• _EXERCISE BRIEF_:
Nothing but the lines from the one containing "pink rectangle: (92, 69) -> (90, 59), moved" through the last line of the records below should be copied, exactly and without pictures.

• • • •

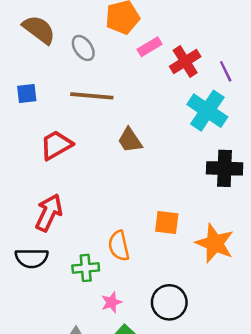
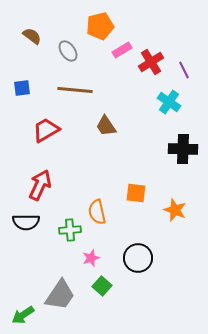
brown semicircle: (39, 30) -> (32, 36), size x0.7
cyan cross: (207, 111) -> (169, 102), size x0.7
orange star: (215, 243) -> (175, 210), size x0.7

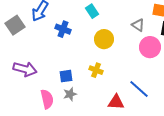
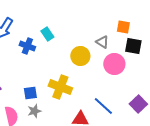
cyan rectangle: (92, 11) -> (47, 34), moved
yellow circle: (104, 39) -> (80, 56), moved
yellow cross: (96, 70) -> (60, 87), size x1.6

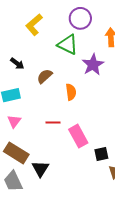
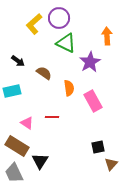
purple circle: (80, 18) -> (59, 18), moved
brown semicircle: (45, 76) -> (44, 73), turned 77
pink triangle: (14, 121) -> (27, 123), moved, turned -32
pink rectangle: (78, 136) -> (93, 101), moved

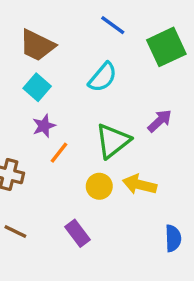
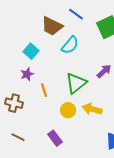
brown trapezoid: (37, 45) -> (52, 26), moved
purple star: (44, 126) -> (27, 74), moved
orange line: (59, 153) -> (44, 90), turned -56

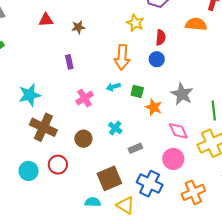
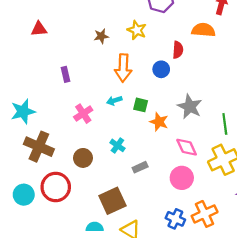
brown star: (78, 27) -> (101, 36), moved
red semicircle: (161, 37) -> (178, 50), moved
red circle: (58, 165) -> (56, 187), size x1.4
blue cross: (150, 184) -> (175, 219), moved, size x0.7

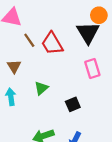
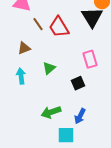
brown triangle: (14, 66) -> (24, 48), turned 40
pink rectangle: (92, 69) -> (90, 59), moved

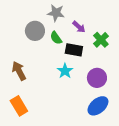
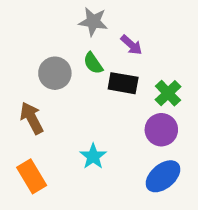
gray circle: (35, 31) -> (55, 73), moved
green cross: (101, 40) -> (168, 93), moved
cyan star: (65, 71) -> (93, 156), moved

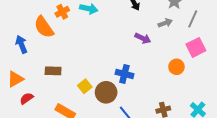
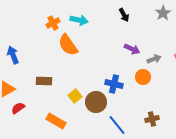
gray arrow: (165, 23) -> (154, 59), moved
orange semicircle: (44, 27) -> (68, 45), moved
orange circle: (176, 67) -> (143, 77), moved

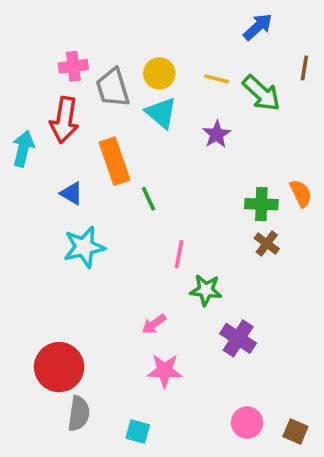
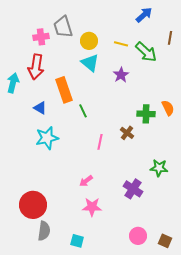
gray trapezoid: (113, 88) -> (63, 27), moved
brown cross: (267, 244) -> (127, 133), moved
green star: (206, 290) -> (159, 168), moved

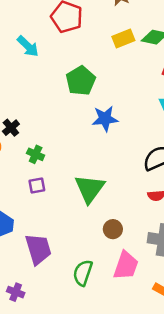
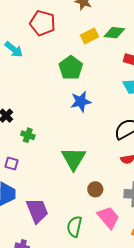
green pentagon: (81, 81) -> (71, 68), moved
purple square: (37, 185) -> (12, 163), moved, turned 32
pink trapezoid: (126, 266) -> (108, 217), turned -55

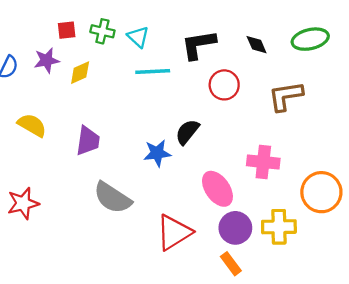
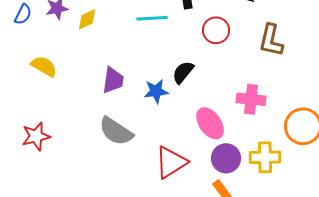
brown L-shape: (286, 96) -> (271, 40), turned -68
purple trapezoid: (88, 141) -> (113, 80), moved

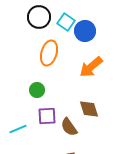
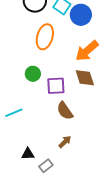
brown diamond: (89, 109) -> (85, 78), moved
purple square: (47, 116) -> (56, 86), moved

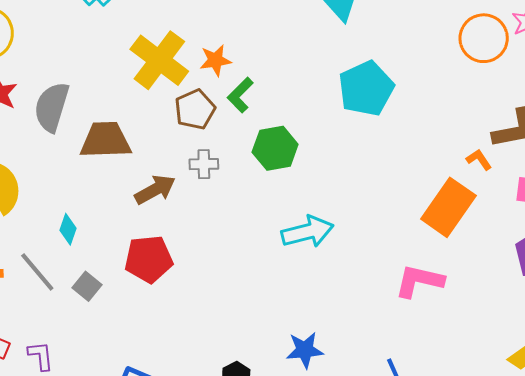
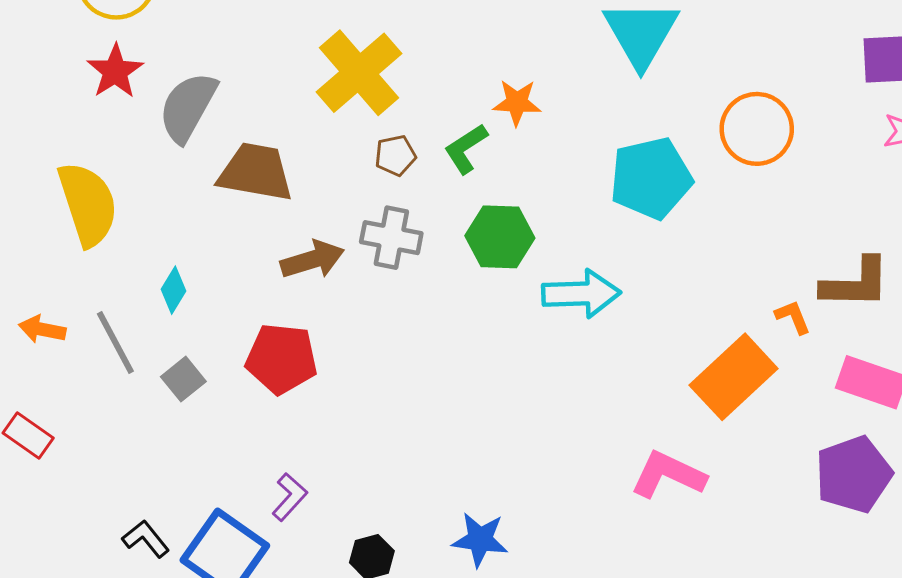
orange circle: (484, 38) -> (757, 129), moved
orange star: (215, 60) -> (517, 103), moved
brown pentagon: (195, 109) -> (395, 155), size x0.7
gray cross: (204, 164) -> (391, 238), size x1.4
cyan arrow: (308, 232) -> (581, 294), moved
purple L-shape: (41, 356) -> (290, 497), moved, turned 36

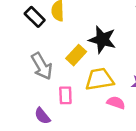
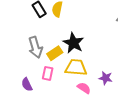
black star: (102, 40) -> (73, 43), moved
yellow rectangle: (76, 55) -> (55, 53), moved

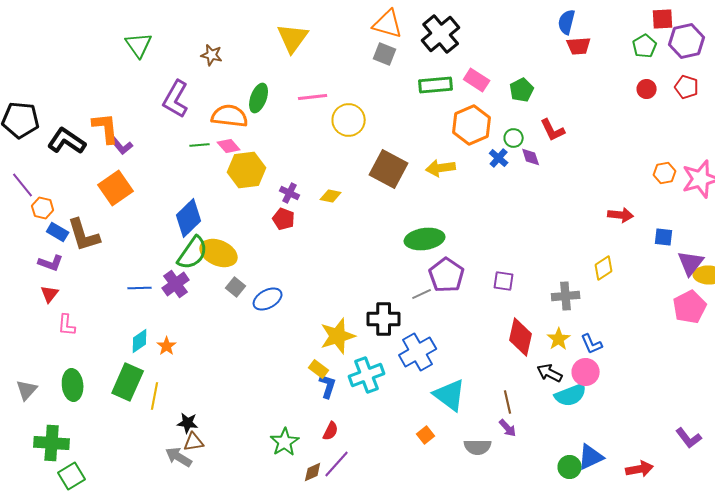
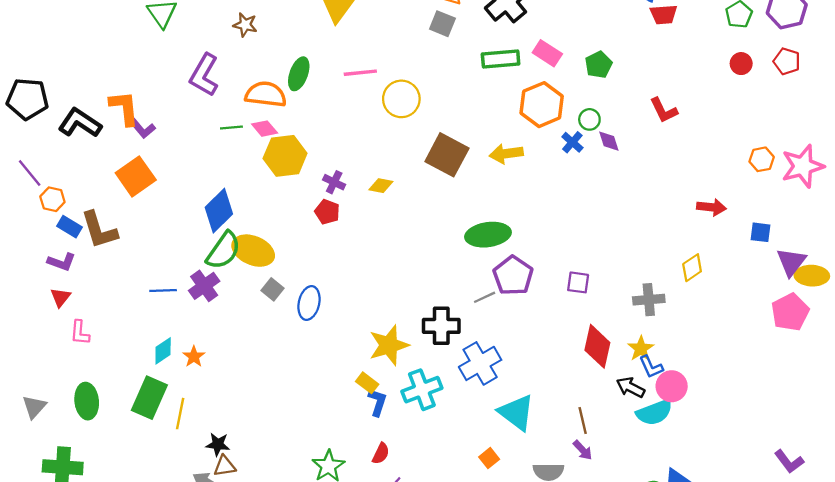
red L-shape: (553, 130) -> (664, 110), moved
blue ellipse: (268, 299) -> (309, 303), turned -48
blue L-shape: (592, 344) -> (651, 367), moved

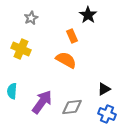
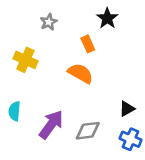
gray star: (31, 18) -> (49, 22), moved

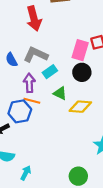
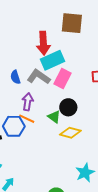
pink rectangle: (80, 50) -> (63, 78), moved
cyan rectangle: (50, 72) -> (53, 60), moved, size x1.6
black circle: (82, 72) -> (68, 107), moved

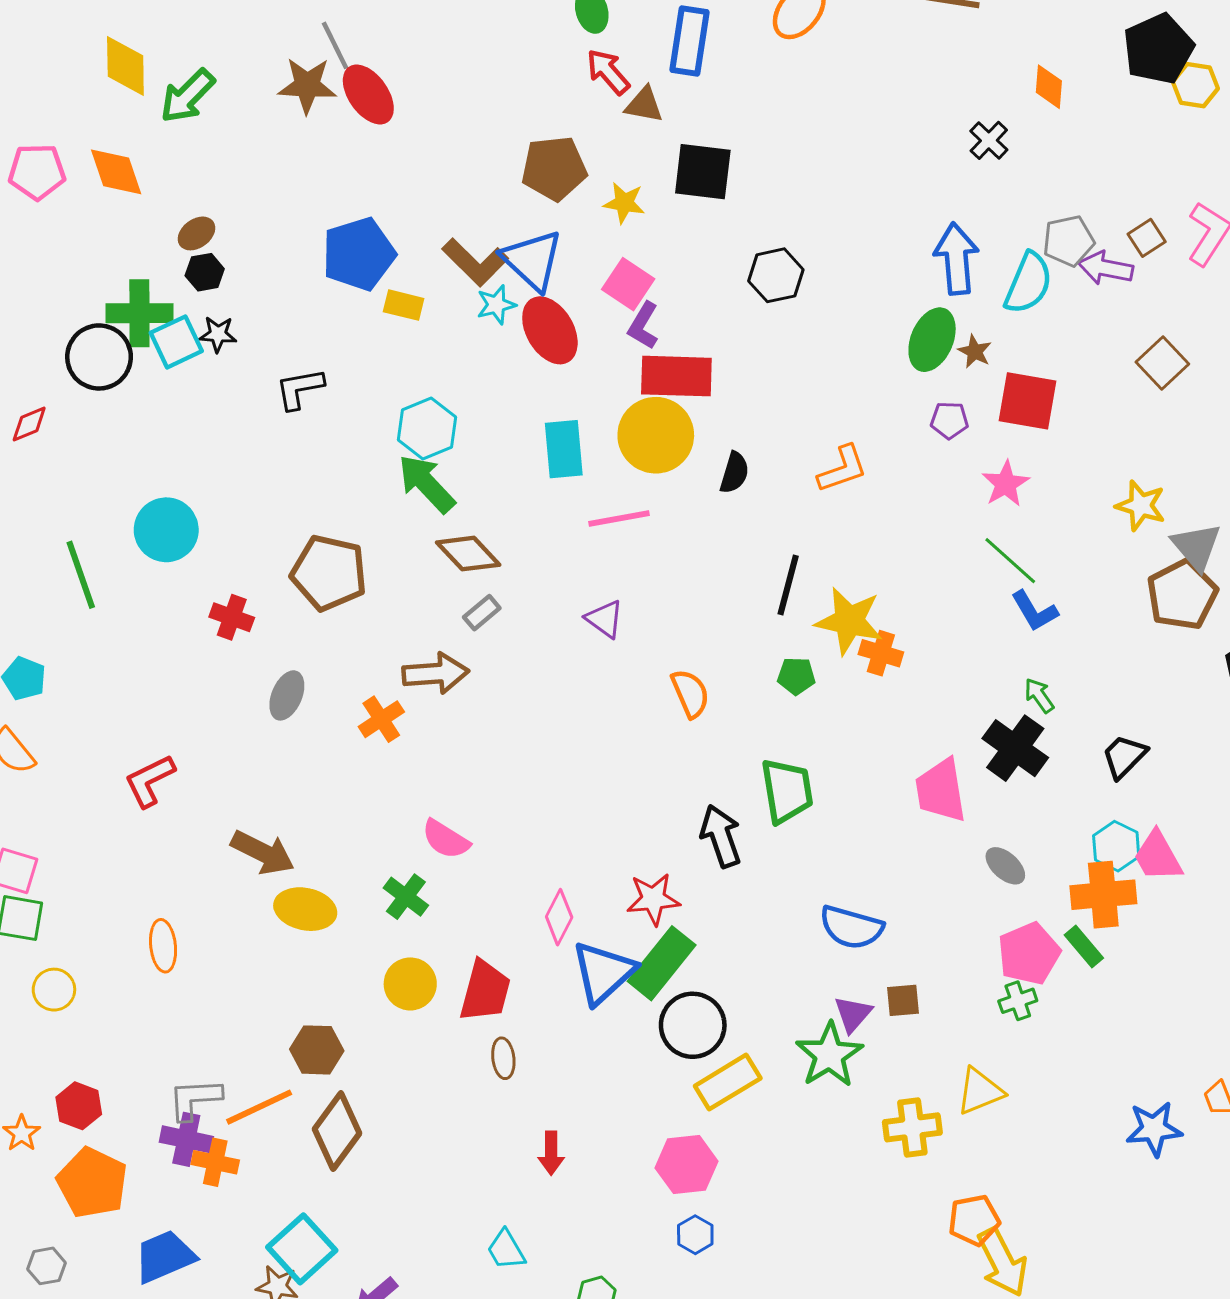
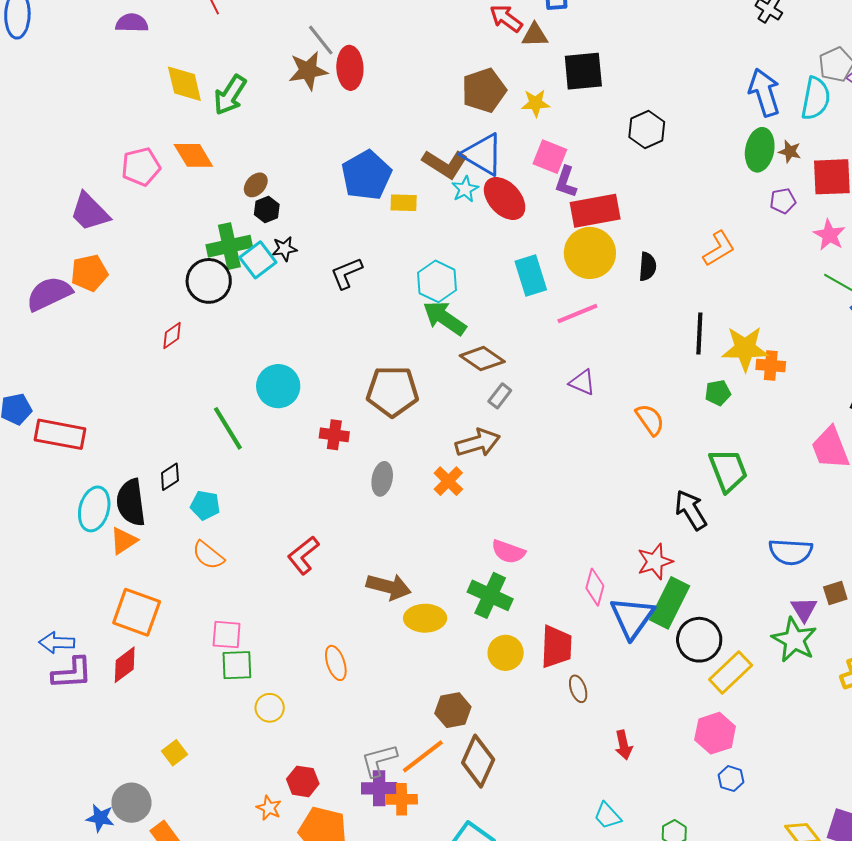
red ellipse: (368, 94) -> (350, 68), turned 45
green cross: (406, 897) -> (490, 595), size x1.4

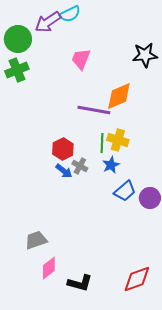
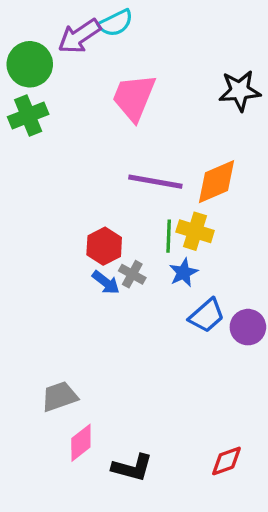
pink trapezoid: (81, 59) -> (134, 97), size x1.4
orange diamond: (119, 96) -> (217, 182), moved
red diamond: (137, 279) -> (226, 461), size x0.7

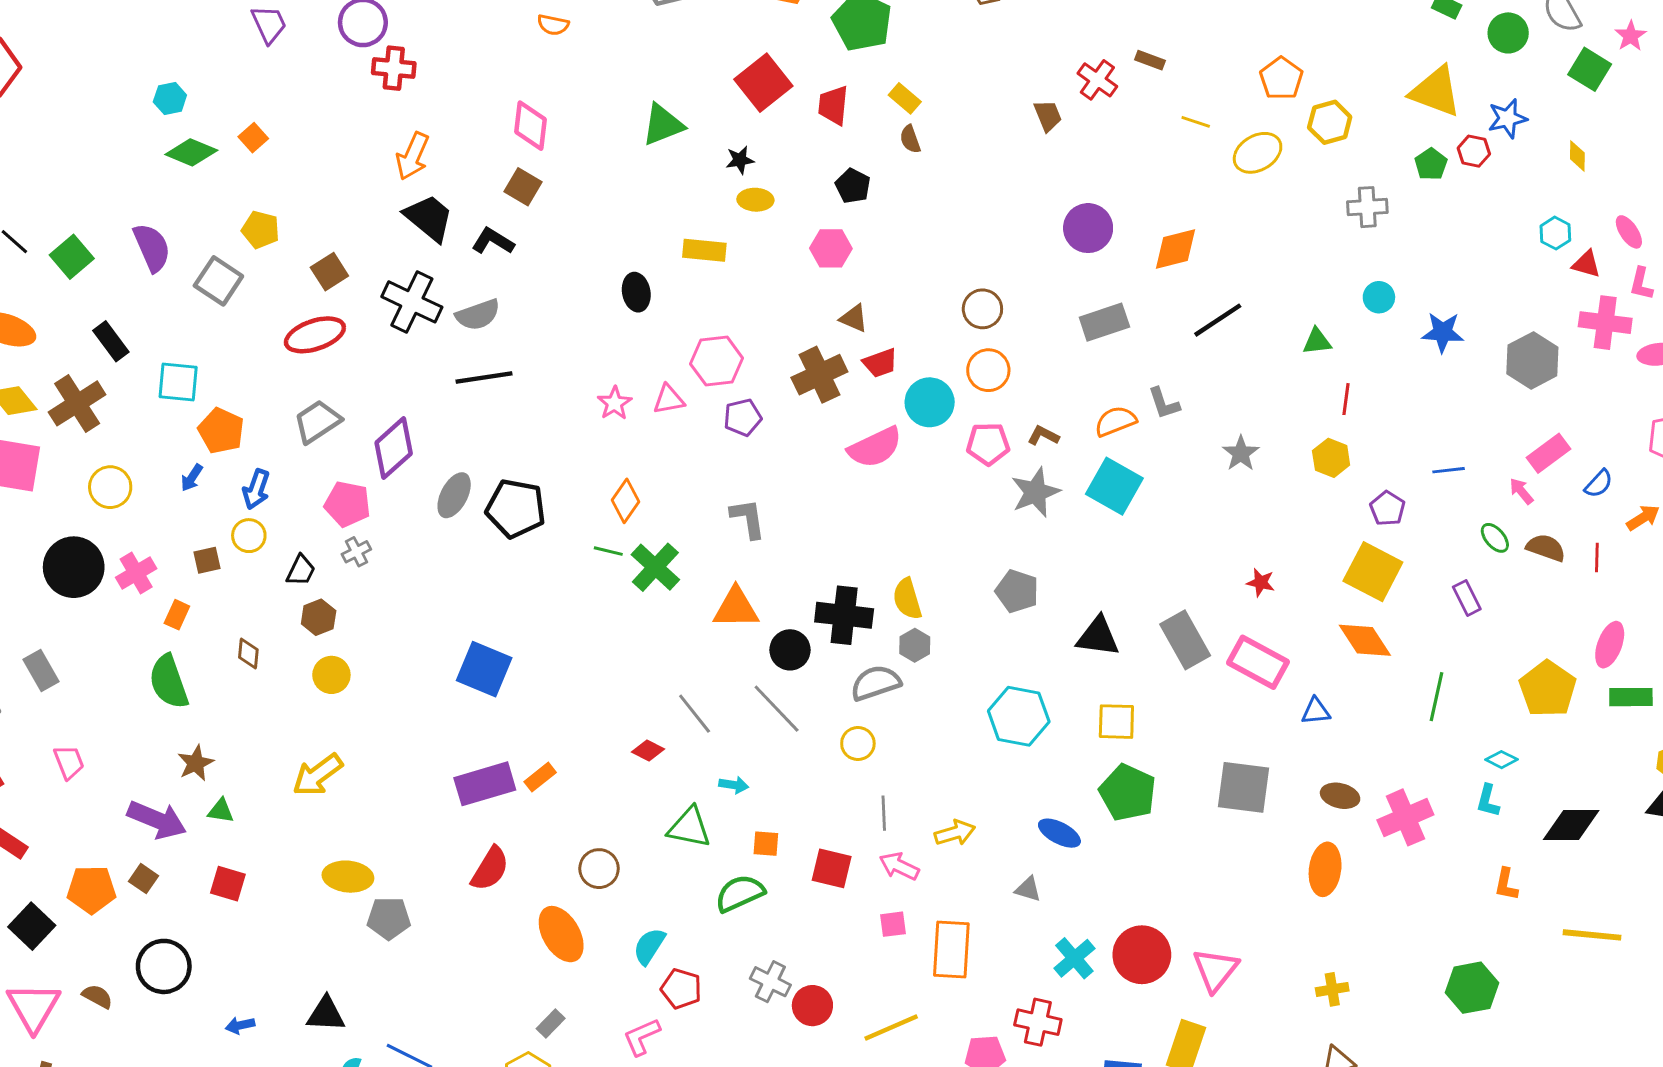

• • • •

• _OUTPUT OF THE EXERCISE_:
pink rectangle: (92, 69) -> (90, 59), moved

gray circle: (35, 31) -> (55, 73), moved
green cross: (101, 40) -> (168, 93), moved
cyan star: (65, 71) -> (93, 156), moved

gray arrow: (165, 23) -> (154, 59), moved
orange semicircle: (44, 27) -> (68, 45), moved
orange circle: (176, 67) -> (143, 77), moved

gray trapezoid: (113, 88) -> (63, 27), moved
brown cross: (267, 244) -> (127, 133), moved
green star: (206, 290) -> (159, 168), moved

green pentagon: (81, 81) -> (71, 68), moved
purple square: (37, 185) -> (12, 163), moved, turned 32
pink trapezoid: (126, 266) -> (108, 217), turned -55

brown L-shape: (286, 96) -> (271, 40), turned -68
purple trapezoid: (88, 141) -> (113, 80), moved

brown diamond: (89, 109) -> (85, 78), moved
purple square: (47, 116) -> (56, 86), moved

orange circle: (484, 38) -> (757, 129), moved
orange star: (215, 60) -> (517, 103), moved
brown pentagon: (195, 109) -> (395, 155), size x0.7
gray cross: (204, 164) -> (391, 238), size x1.4
cyan arrow: (308, 232) -> (581, 294), moved
purple L-shape: (41, 356) -> (290, 497), moved, turned 36

black star: (102, 40) -> (73, 43), moved
yellow rectangle: (76, 55) -> (55, 53), moved

red L-shape: (553, 130) -> (664, 110), moved
blue ellipse: (268, 299) -> (309, 303), turned -48
blue L-shape: (592, 344) -> (651, 367), moved

gray star: (31, 18) -> (49, 22), moved

pink rectangle: (80, 50) -> (63, 78), moved
cyan rectangle: (50, 72) -> (53, 60), moved, size x1.6
black circle: (82, 72) -> (68, 107), moved

red ellipse: (368, 94) -> (350, 68), turned 45
green cross: (406, 897) -> (490, 595), size x1.4

pink trapezoid: (81, 59) -> (134, 97), size x1.4
orange diamond: (119, 96) -> (217, 182), moved
red diamond: (137, 279) -> (226, 461), size x0.7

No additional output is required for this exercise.